In the records below, the line with "camera: 30 degrees right, 5 degrees down" opens the range and the line with "move: balle [vert]" closes it; print that range exactly and nothing else.

---- Recorded data

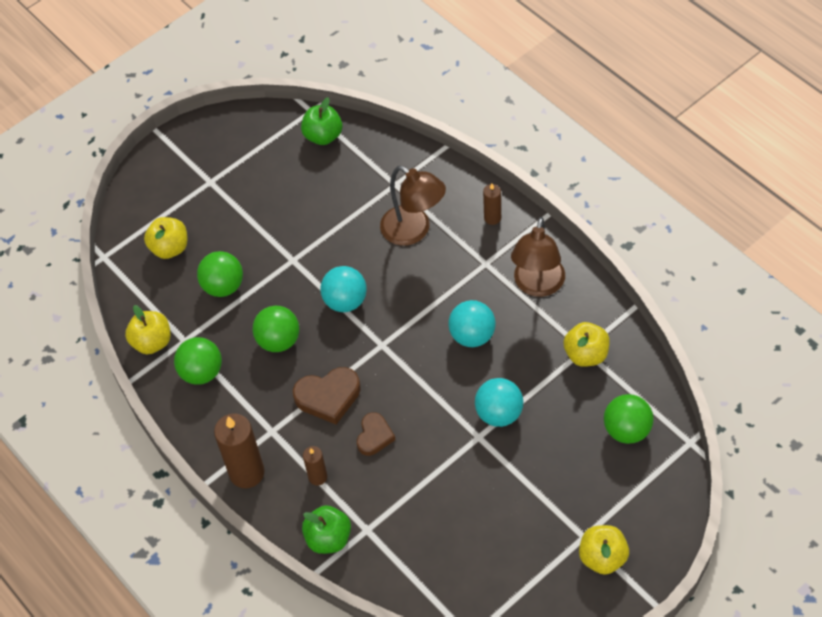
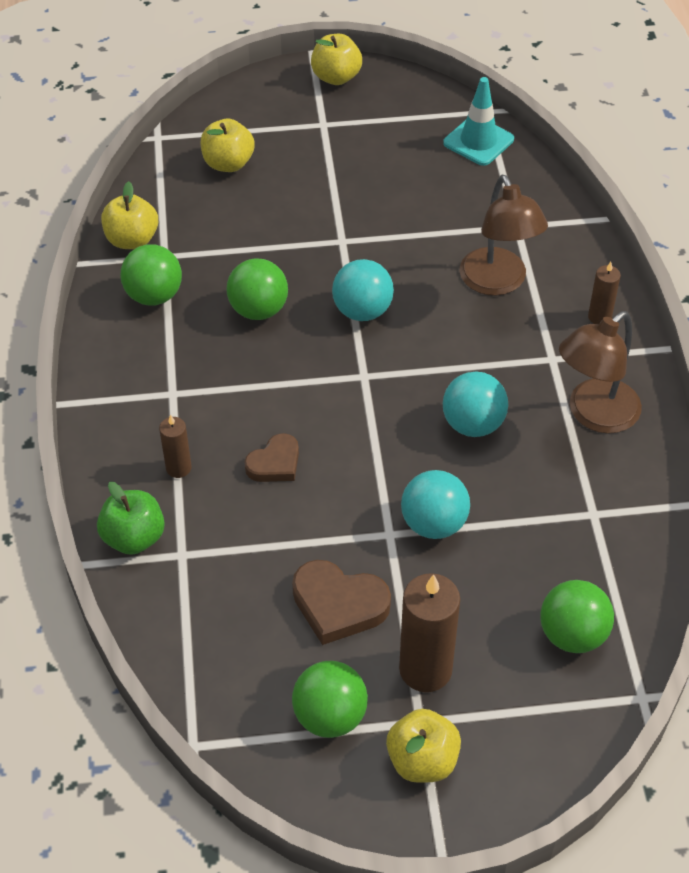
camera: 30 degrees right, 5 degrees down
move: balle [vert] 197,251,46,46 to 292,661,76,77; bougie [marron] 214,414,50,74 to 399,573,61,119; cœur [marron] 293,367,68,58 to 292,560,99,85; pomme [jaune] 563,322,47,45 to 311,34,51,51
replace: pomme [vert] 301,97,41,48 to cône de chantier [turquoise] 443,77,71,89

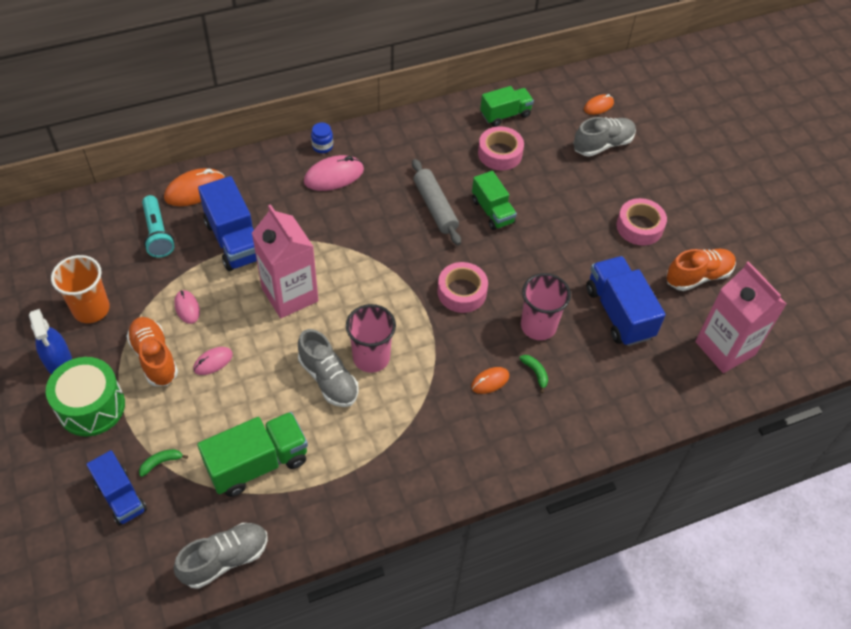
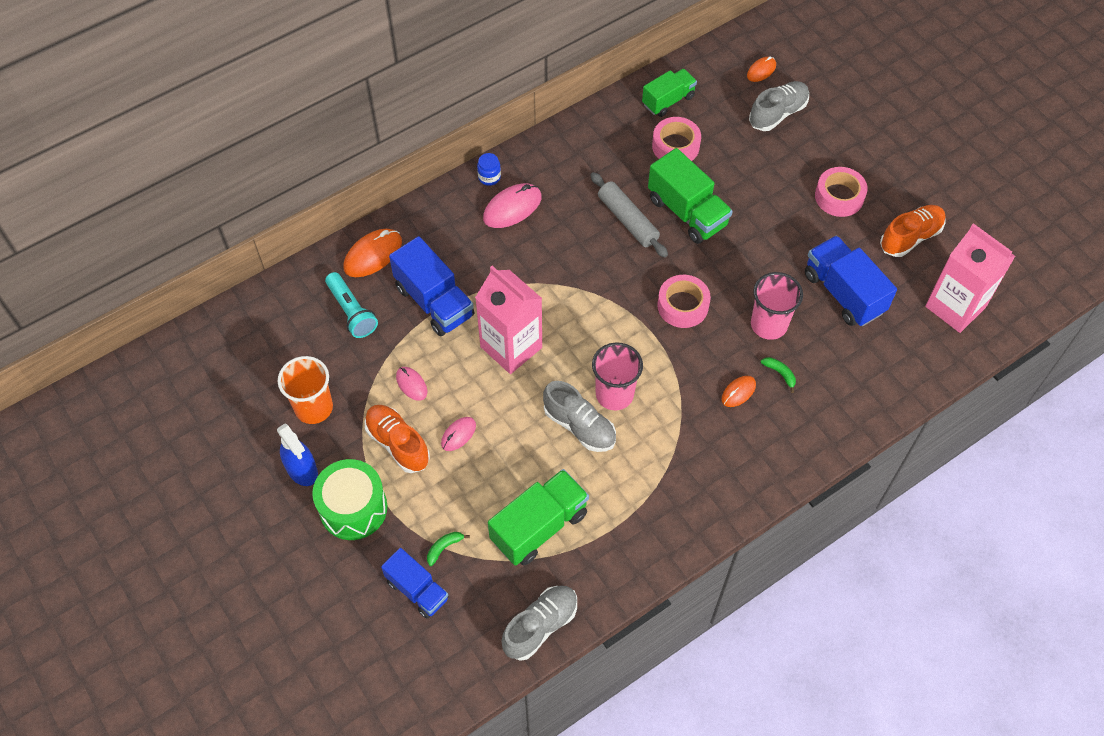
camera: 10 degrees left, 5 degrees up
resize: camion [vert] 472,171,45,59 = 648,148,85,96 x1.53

--------
---- Recorded data

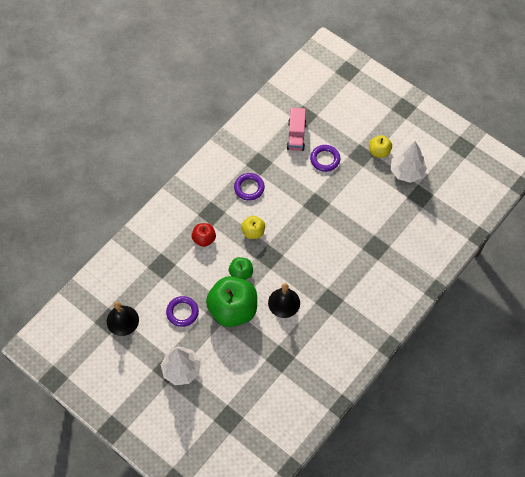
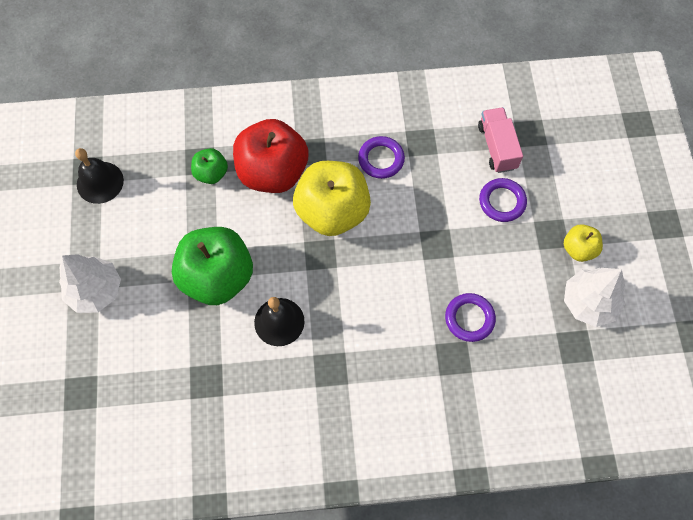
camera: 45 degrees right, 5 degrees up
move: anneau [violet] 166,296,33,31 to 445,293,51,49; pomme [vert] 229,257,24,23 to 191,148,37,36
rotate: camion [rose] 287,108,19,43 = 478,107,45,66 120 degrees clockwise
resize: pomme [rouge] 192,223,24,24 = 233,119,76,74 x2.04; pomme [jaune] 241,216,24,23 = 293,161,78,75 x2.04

--------
---- Recorded data

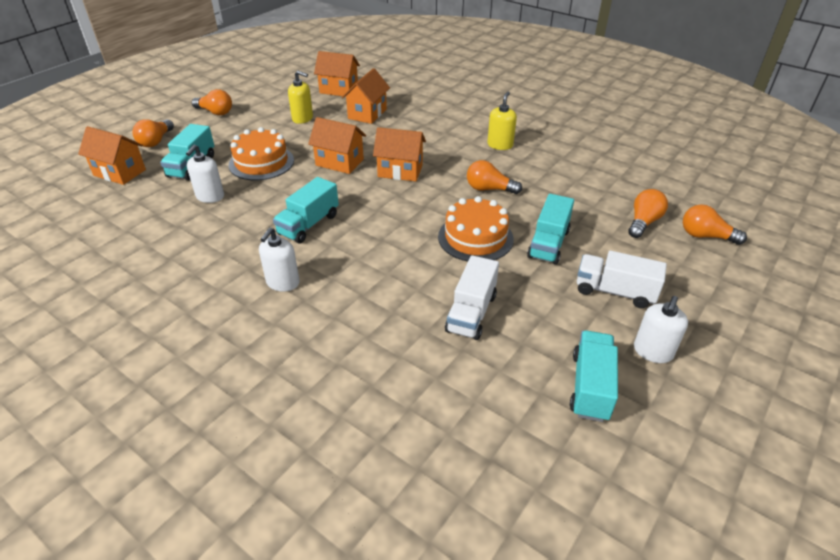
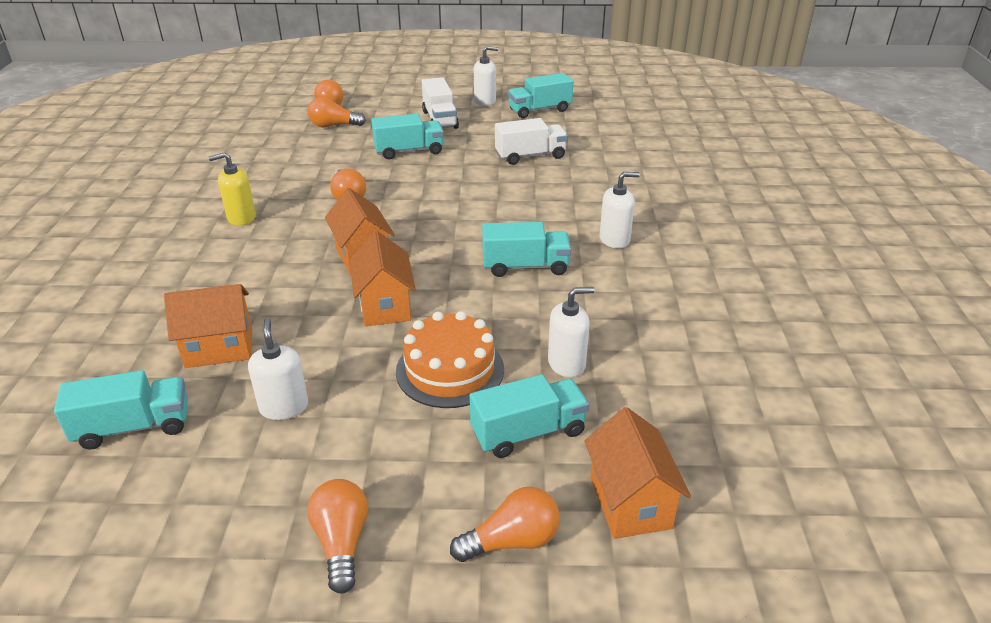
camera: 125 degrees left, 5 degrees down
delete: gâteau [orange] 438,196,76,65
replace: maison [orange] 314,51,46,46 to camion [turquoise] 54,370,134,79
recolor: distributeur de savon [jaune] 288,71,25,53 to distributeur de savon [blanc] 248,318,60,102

--------

Result for this exercise
camera: 30 degrees right, 5 degrees down
move: balle [vert] 197,251,46,46 to 292,661,76,77; bougie [marron] 214,414,50,74 to 399,573,61,119; cœur [marron] 293,367,68,58 to 292,560,99,85; pomme [jaune] 563,322,47,45 to 311,34,51,51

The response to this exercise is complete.